## Exercise goal:
Count the lines in the records below that contain the string "kern" and reply with that number alone.

## Provided material:
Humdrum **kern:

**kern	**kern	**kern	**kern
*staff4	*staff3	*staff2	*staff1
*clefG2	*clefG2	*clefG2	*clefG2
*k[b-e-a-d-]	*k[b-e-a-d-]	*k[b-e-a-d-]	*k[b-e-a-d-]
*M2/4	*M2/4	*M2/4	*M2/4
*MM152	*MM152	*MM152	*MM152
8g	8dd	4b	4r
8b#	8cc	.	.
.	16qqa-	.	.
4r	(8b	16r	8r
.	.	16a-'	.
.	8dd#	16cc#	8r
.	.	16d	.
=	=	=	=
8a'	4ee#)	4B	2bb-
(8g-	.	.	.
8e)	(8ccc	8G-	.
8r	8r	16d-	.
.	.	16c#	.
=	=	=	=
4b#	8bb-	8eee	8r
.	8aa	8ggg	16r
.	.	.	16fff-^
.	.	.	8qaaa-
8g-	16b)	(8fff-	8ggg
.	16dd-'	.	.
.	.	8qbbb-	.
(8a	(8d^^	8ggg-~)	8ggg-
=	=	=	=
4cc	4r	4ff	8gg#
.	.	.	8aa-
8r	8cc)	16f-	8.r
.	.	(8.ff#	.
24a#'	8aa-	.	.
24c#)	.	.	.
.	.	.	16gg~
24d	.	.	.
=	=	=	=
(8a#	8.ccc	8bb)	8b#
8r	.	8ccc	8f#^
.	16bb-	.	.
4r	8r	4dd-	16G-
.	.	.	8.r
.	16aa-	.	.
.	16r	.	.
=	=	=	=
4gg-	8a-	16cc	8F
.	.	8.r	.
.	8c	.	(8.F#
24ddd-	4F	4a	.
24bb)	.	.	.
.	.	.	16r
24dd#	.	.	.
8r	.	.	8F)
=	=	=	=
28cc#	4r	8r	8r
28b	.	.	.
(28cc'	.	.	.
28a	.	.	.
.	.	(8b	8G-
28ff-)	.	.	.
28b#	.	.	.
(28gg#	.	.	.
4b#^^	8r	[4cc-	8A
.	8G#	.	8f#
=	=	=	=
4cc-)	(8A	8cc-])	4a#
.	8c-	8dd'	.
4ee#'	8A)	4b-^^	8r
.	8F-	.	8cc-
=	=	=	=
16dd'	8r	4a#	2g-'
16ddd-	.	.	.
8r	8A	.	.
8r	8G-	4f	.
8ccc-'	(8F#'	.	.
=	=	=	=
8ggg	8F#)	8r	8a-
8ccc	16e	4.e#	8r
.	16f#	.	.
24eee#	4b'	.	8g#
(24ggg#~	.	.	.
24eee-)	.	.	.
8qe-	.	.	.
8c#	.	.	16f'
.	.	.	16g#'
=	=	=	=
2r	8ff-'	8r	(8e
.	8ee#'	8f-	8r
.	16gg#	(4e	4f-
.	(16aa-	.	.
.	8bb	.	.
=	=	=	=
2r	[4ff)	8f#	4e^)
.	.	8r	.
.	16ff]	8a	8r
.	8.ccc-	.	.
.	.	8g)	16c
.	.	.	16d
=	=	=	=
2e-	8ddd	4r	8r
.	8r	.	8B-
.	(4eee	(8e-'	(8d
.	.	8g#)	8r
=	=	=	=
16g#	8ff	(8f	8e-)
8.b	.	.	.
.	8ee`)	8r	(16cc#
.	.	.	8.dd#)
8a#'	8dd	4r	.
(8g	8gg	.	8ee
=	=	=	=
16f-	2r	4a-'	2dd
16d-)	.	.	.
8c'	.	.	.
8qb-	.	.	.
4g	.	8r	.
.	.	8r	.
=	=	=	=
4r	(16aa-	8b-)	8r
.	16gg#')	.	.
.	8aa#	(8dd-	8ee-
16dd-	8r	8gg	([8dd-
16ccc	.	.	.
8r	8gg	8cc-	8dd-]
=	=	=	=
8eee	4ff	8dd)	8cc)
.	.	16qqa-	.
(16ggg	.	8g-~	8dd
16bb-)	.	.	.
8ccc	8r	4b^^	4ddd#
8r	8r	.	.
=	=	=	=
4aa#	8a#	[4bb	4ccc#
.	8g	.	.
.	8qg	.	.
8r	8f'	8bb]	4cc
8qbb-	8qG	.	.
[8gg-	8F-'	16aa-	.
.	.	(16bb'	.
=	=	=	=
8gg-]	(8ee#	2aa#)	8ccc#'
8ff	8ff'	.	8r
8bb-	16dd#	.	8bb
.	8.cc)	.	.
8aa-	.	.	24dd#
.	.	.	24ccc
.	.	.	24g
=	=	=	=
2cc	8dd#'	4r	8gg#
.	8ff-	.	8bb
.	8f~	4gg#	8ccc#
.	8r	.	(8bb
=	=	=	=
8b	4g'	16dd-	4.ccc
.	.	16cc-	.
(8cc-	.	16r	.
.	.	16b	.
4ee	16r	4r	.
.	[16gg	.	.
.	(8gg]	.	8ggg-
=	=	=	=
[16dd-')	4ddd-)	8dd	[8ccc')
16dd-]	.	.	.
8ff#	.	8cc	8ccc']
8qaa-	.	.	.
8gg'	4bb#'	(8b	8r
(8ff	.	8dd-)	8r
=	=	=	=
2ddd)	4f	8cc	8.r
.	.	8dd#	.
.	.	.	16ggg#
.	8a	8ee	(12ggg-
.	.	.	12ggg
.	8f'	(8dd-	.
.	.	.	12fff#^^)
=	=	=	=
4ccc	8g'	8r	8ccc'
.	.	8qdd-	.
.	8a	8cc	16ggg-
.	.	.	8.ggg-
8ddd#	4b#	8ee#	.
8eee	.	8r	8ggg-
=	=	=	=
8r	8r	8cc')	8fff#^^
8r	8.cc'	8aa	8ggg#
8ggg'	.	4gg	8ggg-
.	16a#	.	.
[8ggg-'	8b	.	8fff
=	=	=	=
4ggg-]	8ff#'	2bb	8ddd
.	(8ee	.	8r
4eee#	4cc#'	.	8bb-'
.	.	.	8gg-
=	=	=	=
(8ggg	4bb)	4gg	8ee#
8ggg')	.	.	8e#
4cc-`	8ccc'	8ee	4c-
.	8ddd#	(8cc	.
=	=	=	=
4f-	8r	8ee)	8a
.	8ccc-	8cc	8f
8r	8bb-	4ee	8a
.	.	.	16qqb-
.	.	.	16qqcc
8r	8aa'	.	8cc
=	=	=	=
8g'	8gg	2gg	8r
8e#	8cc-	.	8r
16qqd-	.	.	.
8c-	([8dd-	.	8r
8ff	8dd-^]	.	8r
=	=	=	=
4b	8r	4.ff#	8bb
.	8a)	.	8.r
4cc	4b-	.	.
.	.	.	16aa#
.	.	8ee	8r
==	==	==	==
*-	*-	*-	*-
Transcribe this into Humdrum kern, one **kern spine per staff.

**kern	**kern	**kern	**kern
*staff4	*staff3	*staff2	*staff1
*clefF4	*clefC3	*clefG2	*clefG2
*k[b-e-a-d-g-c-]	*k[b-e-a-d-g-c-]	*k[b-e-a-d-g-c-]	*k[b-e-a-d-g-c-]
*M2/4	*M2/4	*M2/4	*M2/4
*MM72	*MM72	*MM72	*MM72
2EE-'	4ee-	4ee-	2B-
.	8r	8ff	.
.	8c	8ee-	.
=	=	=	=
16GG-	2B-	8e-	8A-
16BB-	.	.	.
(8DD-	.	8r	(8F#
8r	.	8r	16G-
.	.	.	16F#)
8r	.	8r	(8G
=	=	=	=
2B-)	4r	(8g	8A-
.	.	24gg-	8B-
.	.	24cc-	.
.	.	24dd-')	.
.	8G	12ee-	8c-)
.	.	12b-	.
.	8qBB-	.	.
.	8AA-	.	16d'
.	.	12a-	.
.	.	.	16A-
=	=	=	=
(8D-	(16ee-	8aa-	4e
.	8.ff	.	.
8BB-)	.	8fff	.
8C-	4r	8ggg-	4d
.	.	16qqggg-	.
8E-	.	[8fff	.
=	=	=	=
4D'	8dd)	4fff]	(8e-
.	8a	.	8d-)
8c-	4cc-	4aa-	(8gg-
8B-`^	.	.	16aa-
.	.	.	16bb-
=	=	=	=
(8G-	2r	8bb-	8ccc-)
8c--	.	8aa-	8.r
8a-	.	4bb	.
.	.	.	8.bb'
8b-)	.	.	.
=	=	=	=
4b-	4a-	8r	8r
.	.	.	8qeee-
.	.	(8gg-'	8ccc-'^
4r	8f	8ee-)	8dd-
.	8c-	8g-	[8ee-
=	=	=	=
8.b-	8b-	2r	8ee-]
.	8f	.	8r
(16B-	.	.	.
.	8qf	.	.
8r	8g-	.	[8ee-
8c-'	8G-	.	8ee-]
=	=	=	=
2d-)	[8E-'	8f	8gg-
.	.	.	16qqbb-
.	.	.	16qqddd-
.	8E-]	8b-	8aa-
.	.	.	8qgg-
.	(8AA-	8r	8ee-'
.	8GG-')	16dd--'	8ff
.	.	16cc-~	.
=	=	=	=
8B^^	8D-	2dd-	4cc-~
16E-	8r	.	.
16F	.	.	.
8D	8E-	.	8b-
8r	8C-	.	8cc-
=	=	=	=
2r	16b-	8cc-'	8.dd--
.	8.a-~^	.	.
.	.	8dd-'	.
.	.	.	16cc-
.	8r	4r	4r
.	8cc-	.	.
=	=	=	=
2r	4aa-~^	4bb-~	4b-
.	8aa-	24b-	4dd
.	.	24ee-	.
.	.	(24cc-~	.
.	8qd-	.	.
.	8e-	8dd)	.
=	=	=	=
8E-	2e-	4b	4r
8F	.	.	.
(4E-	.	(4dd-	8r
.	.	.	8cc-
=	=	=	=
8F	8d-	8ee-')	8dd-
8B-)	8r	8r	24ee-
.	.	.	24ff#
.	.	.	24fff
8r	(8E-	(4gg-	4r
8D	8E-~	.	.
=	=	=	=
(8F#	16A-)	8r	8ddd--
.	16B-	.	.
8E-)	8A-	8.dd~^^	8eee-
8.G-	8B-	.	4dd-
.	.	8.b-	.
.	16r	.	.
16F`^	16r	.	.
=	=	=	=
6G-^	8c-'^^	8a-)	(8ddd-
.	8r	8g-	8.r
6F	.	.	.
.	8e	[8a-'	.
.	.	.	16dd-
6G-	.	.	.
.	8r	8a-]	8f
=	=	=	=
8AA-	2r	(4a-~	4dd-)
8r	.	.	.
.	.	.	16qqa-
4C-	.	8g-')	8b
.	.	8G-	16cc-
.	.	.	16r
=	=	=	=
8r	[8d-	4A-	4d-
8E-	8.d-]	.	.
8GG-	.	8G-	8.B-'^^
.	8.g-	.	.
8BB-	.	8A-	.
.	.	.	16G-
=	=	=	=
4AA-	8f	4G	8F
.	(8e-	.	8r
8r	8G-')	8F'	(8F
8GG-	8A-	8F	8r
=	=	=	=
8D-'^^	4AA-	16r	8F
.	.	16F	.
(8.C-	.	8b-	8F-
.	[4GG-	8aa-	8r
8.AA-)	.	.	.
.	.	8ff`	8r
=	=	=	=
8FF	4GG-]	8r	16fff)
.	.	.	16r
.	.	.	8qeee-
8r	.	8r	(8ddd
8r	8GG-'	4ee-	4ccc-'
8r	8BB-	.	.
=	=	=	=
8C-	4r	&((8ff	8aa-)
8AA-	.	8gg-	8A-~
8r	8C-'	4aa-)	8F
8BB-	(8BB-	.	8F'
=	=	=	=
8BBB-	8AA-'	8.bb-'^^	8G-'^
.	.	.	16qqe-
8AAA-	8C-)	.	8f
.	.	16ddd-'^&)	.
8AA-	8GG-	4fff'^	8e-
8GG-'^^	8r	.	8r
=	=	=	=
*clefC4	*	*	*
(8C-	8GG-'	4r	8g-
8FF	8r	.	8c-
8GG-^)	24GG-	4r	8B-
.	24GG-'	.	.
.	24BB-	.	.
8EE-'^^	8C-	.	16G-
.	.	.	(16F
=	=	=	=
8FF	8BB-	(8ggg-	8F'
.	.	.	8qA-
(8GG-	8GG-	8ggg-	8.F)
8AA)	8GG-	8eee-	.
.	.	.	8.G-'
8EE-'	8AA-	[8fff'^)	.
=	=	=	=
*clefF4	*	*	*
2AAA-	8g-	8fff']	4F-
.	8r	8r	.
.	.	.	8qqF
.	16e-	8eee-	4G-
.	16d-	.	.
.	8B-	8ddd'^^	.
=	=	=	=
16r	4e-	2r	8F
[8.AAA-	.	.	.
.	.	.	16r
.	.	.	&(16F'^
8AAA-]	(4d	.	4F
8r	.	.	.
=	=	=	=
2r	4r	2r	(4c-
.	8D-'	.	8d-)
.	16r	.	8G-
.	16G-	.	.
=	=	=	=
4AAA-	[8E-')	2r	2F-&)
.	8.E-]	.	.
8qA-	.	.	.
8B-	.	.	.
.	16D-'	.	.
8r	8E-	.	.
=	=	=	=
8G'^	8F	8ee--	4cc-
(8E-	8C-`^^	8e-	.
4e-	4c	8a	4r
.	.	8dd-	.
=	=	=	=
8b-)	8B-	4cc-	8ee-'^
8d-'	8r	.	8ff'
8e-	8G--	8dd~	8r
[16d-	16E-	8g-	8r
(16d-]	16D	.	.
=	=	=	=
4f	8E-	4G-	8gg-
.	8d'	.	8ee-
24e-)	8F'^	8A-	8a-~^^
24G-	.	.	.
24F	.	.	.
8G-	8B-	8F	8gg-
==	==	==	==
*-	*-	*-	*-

## Exercise answer:
4